» **EXERCISE BRIEF**:
Verbatim copy, images excluded: write out each record shown below.
------
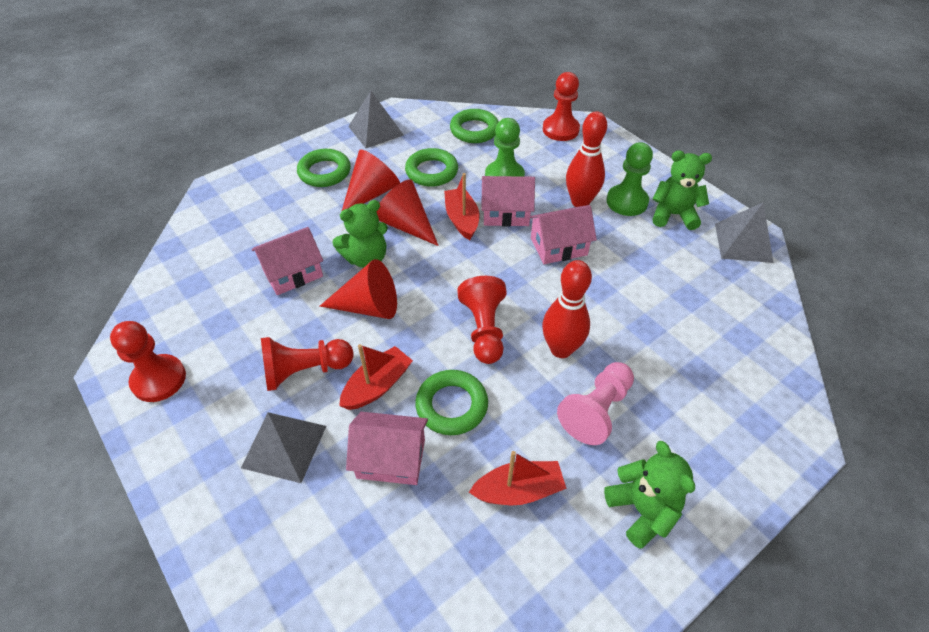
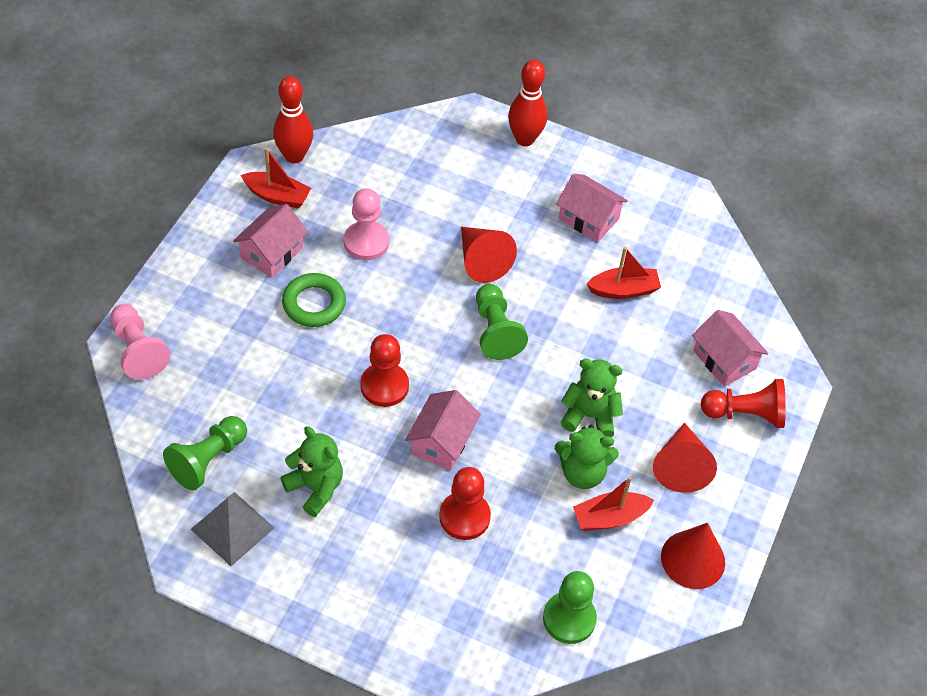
green pawn: 2 -> 3
green ring: 4 -> 1
grey pyramid: 3 -> 1
pink pawn: 1 -> 2
red pawn: 4 -> 3

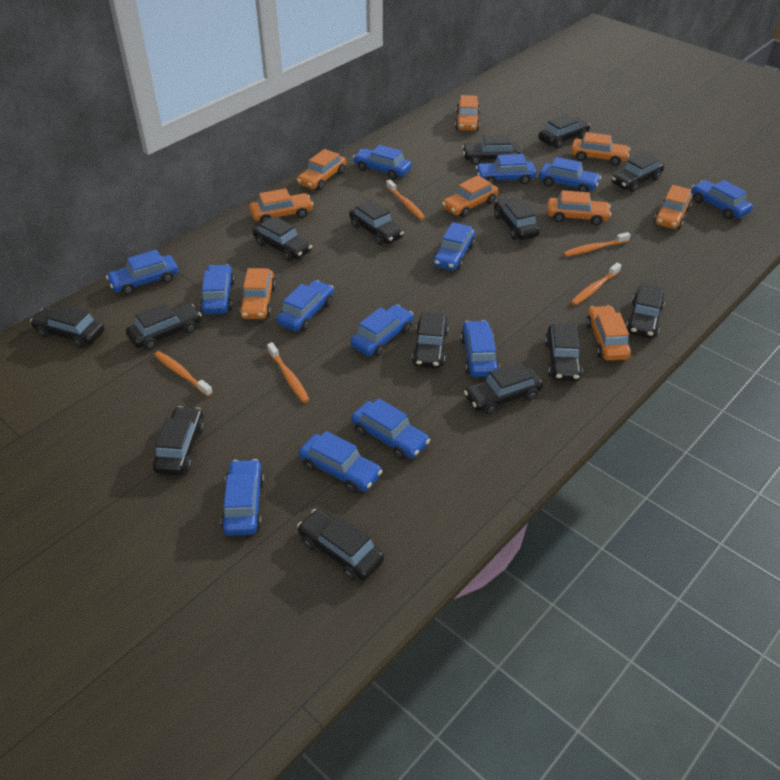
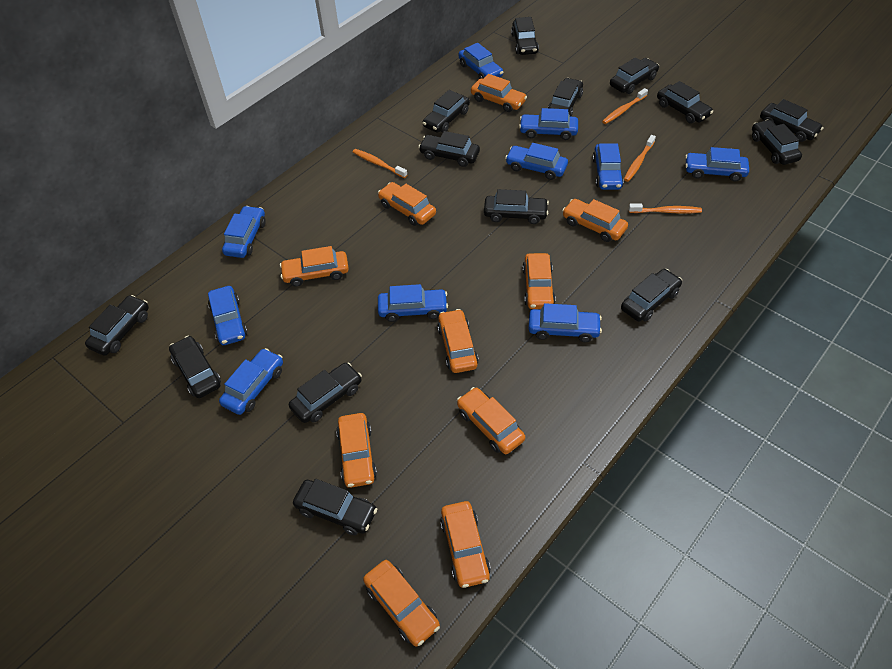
blue car: 13 -> 10
orange car: 9 -> 10
orange toothbrush: 5 -> 4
------
» **PROBLEM SOLUTION**:
green pawn: 2 -> 3
green ring: 4 -> 1
grey pyramid: 3 -> 1
pink pawn: 1 -> 2
red pawn: 4 -> 3

blue car: 13 -> 10
orange car: 9 -> 10
orange toothbrush: 5 -> 4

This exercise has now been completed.